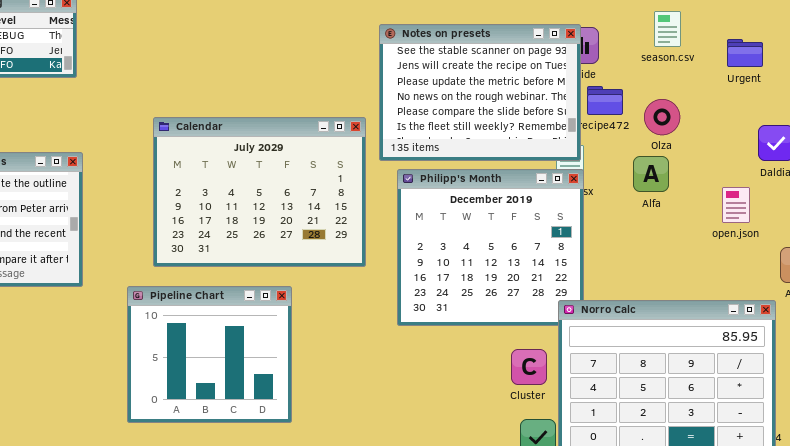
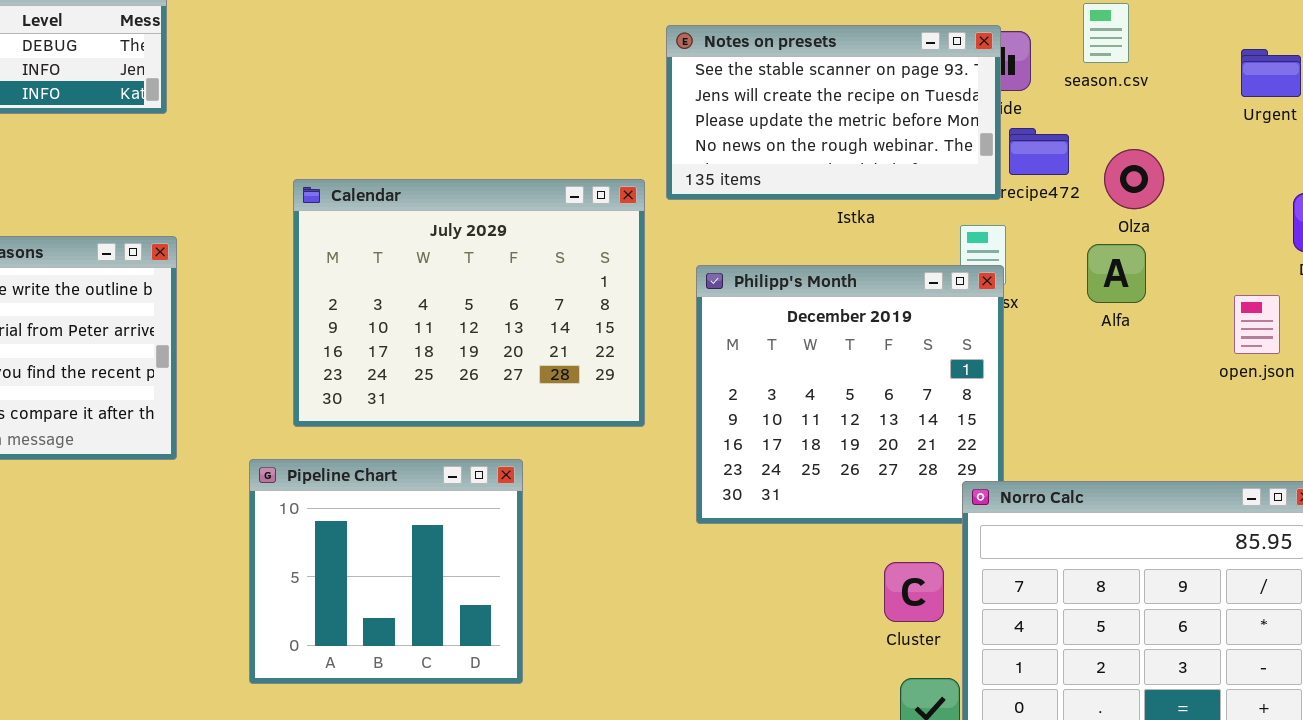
season.csv: [654,11,681,47] -> [1083,3,1129,63], moved
Notes on presets: [379,24,581,161] -> [666,25,1001,200], resized

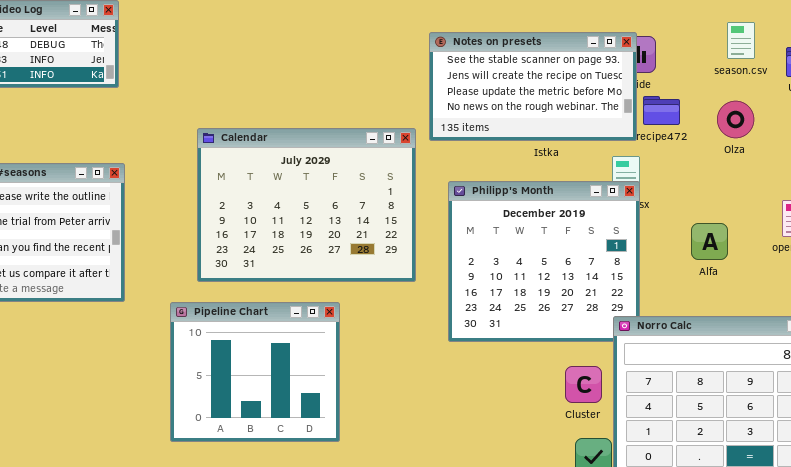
season.csv: [1083,3,1129,63] -> [727,22,755,59], moved
Olza: [1104,149,1164,209] -> [717,101,754,138], moved
Alfa: [1087,244,1146,303] -> [691,223,728,260], moved

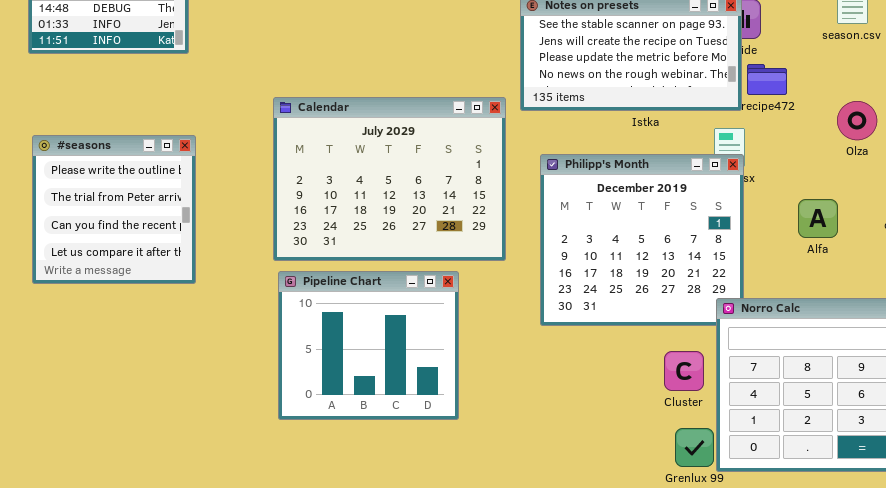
Olza: [717,101,754,138] -> [837,101,877,140], moved
Pipeline Chart: [170,302,340,442] -> [278,271,459,420], moved

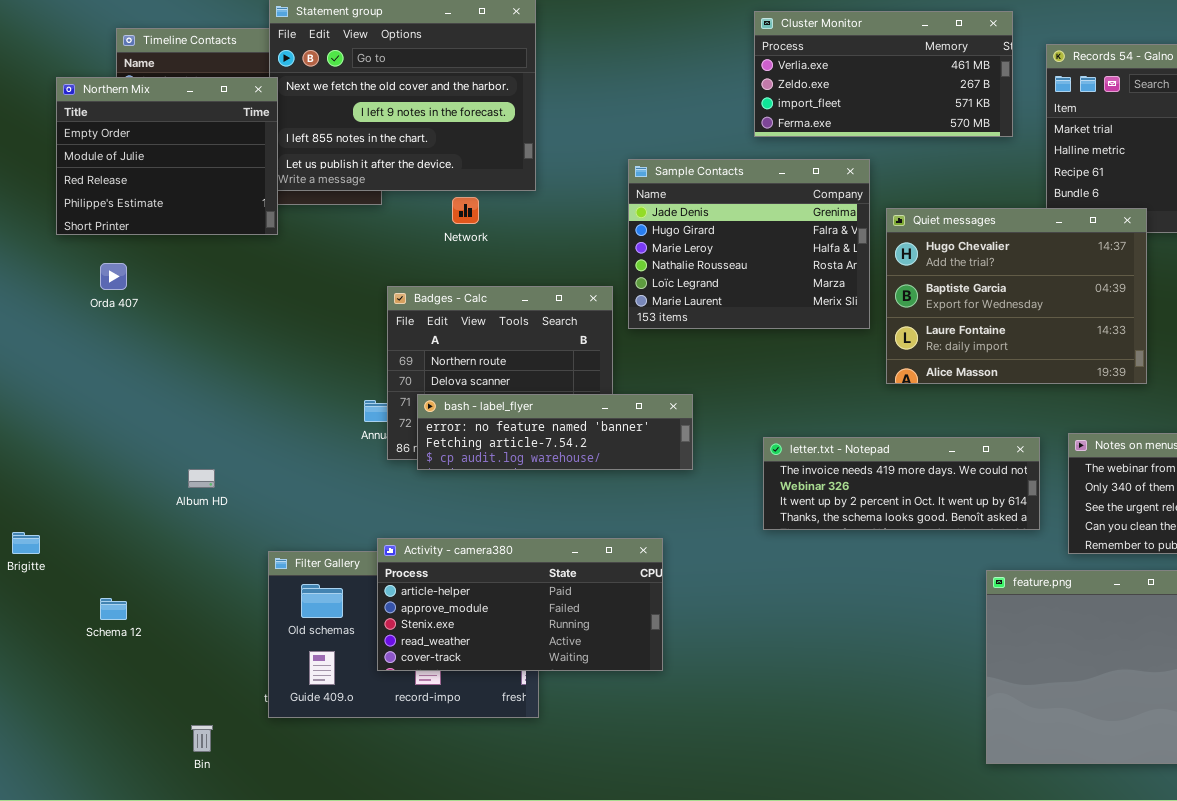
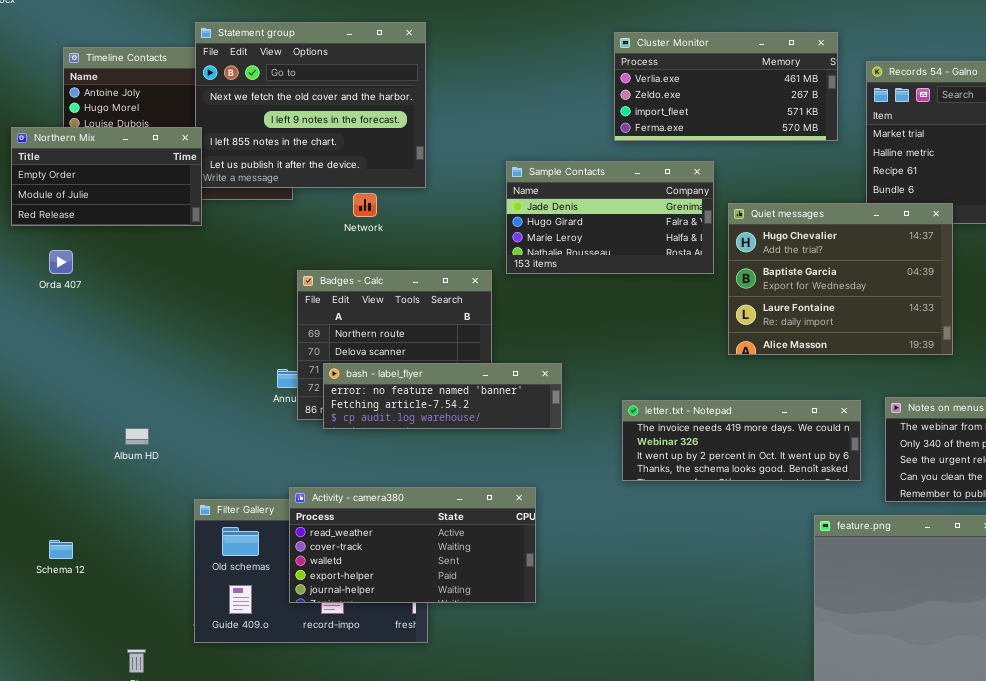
Northern Mix: [56,77,278,235] -> [11,127,202,226], resized
Sample Contacts: [628,159,870,329] -> [506,161,714,274], resized
Activity - camera380: [377,538,663,671] -> [289,487,536,603], scrolled down 3 rows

■ **WORK REQUIRED**: Restate every record above word for word, without images.

■ **ANSWER**:
season.csv: [654,11,681,47] -> [1083,3,1129,63], moved
Notes on presets: [379,24,581,161] -> [666,25,1001,200], resized

season.csv: [1083,3,1129,63] -> [727,22,755,59], moved
Olza: [1104,149,1164,209] -> [717,101,754,138], moved
Alfa: [1087,244,1146,303] -> [691,223,728,260], moved

Olza: [717,101,754,138] -> [837,101,877,140], moved
Pipeline Chart: [170,302,340,442] -> [278,271,459,420], moved

Northern Mix: [56,77,278,235] -> [11,127,202,226], resized
Sample Contacts: [628,159,870,329] -> [506,161,714,274], resized
Activity - camera380: [377,538,663,671] -> [289,487,536,603], scrolled down 3 rows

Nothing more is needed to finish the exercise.